[Given entries — start]

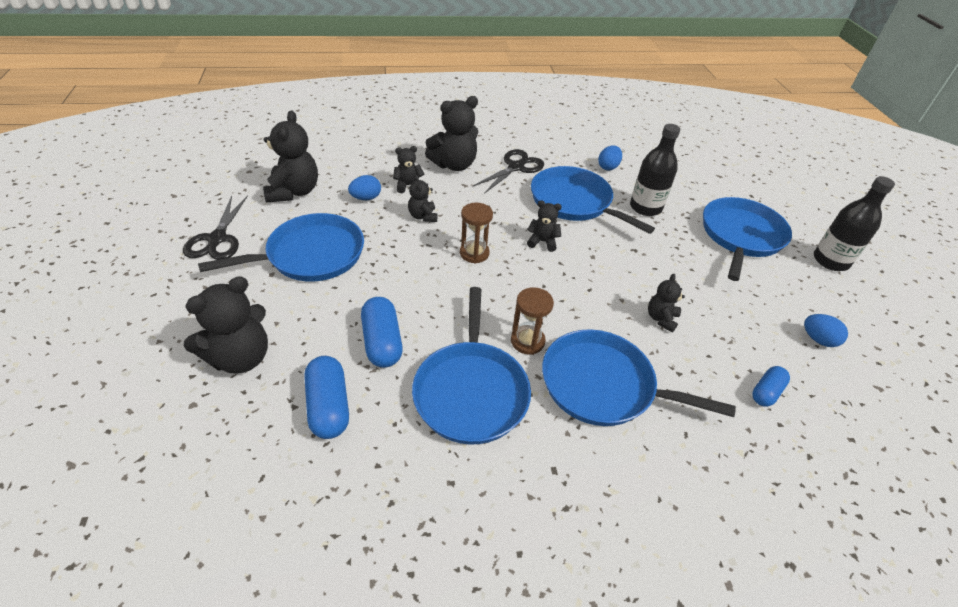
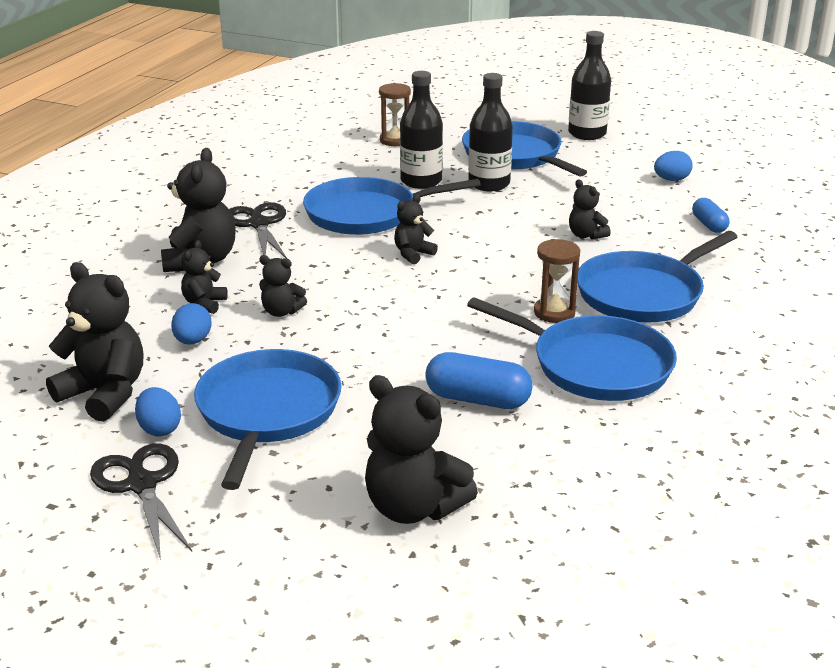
camera: 55 degrees left, 15 degrees down
black scissors [183,195,248,260] -> black scissors turned 150 degrees counterclockwise [90,443,192,560]
black teddy bear [184,276,268,374] -> black teddy bear turned 135 degrees clockwise [365,375,478,524]
blue capsule [304,356,349,439] -> none
brown hourglass [460,203,493,264] -> brown hourglass moved to [379,83,411,146]
blue egg [598,146,622,170] -> blue egg moved to [135,387,181,437]
none -> black bottle [468,73,513,191]

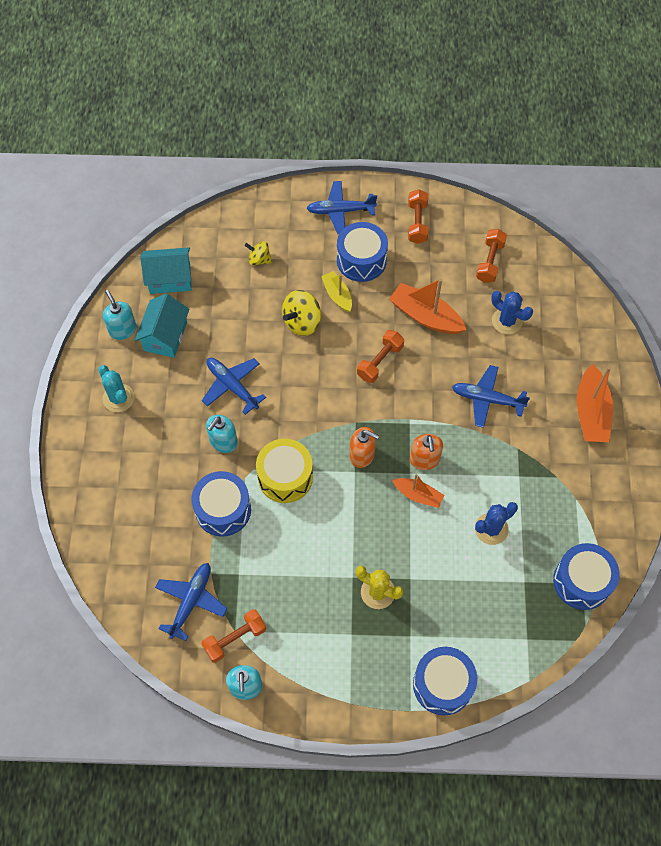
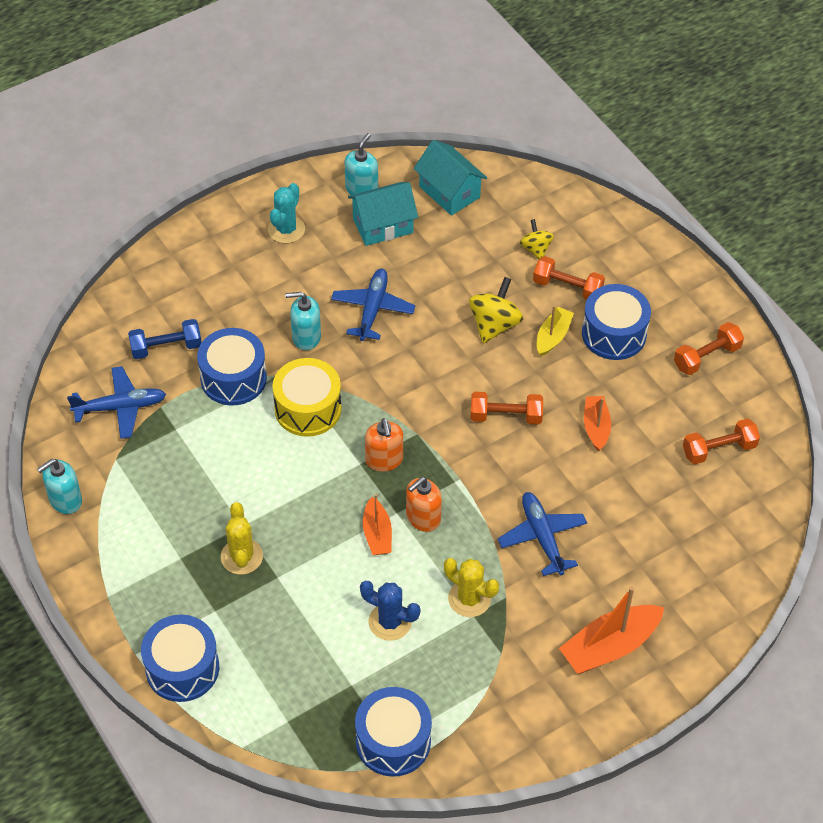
camera: 55 degrees right, 10 degrees down
orange dumbbell [201,609,267,663] -> orange dumbbell moved to [533,256,605,300]
yellow spinning top [282,290,321,336] -> yellow spinning top turned 105 degrees clockwise [469,277,523,344]
blue plane [307,181,377,234] -> none
orange boat [389,279,466,334] -> orange boat [584,396,611,451], size x0.60
blue cactus [491,291,533,334] -> none
none -> blue dumbbell [128,319,202,359]
none -> yellow cactus [444,558,499,617]

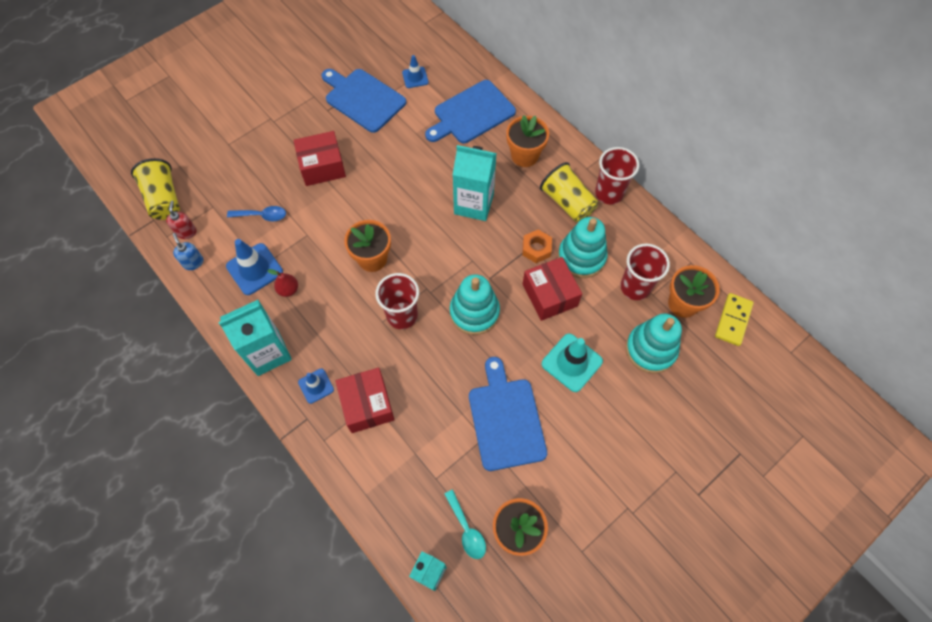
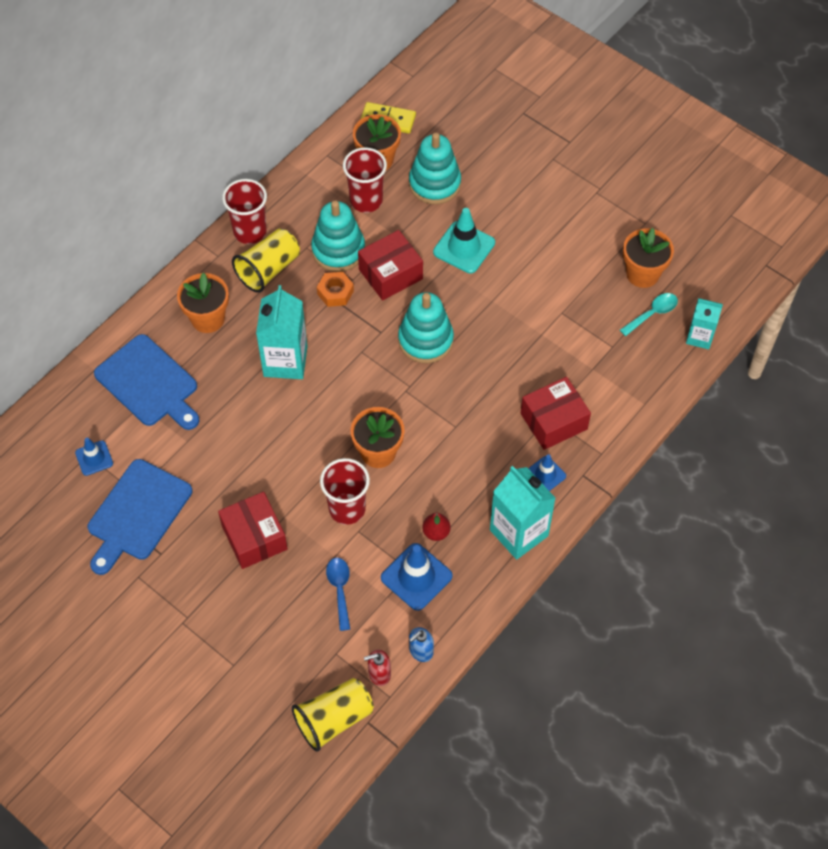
camera: 100 degrees left, 5 degrees down
red cup [375,273,419,329] -> red cup moved to [320,458,370,525]
blue cutting board [469,357,547,471] -> none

[Given entries — finish]

What you are asked to do:
Could you repeat every entry above exactly, with each picture omitted?

Your response:
camera: 55 degrees left, 15 degrees down
black scissors [183,195,248,260] -> black scissors turned 150 degrees counterclockwise [90,443,192,560]
black teddy bear [184,276,268,374] -> black teddy bear turned 135 degrees clockwise [365,375,478,524]
blue capsule [304,356,349,439] -> none
brown hourglass [460,203,493,264] -> brown hourglass moved to [379,83,411,146]
blue egg [598,146,622,170] -> blue egg moved to [135,387,181,437]
none -> black bottle [468,73,513,191]

camera: 55 degrees right, 10 degrees down
orange dumbbell [201,609,267,663] -> orange dumbbell moved to [533,256,605,300]
yellow spinning top [282,290,321,336] -> yellow spinning top turned 105 degrees clockwise [469,277,523,344]
blue plane [307,181,377,234] -> none
orange boat [389,279,466,334] -> orange boat [584,396,611,451], size x0.60
blue cactus [491,291,533,334] -> none
none -> blue dumbbell [128,319,202,359]
none -> yellow cactus [444,558,499,617]

camera: 100 degrees left, 5 degrees down
red cup [375,273,419,329] -> red cup moved to [320,458,370,525]
blue cutting board [469,357,547,471] -> none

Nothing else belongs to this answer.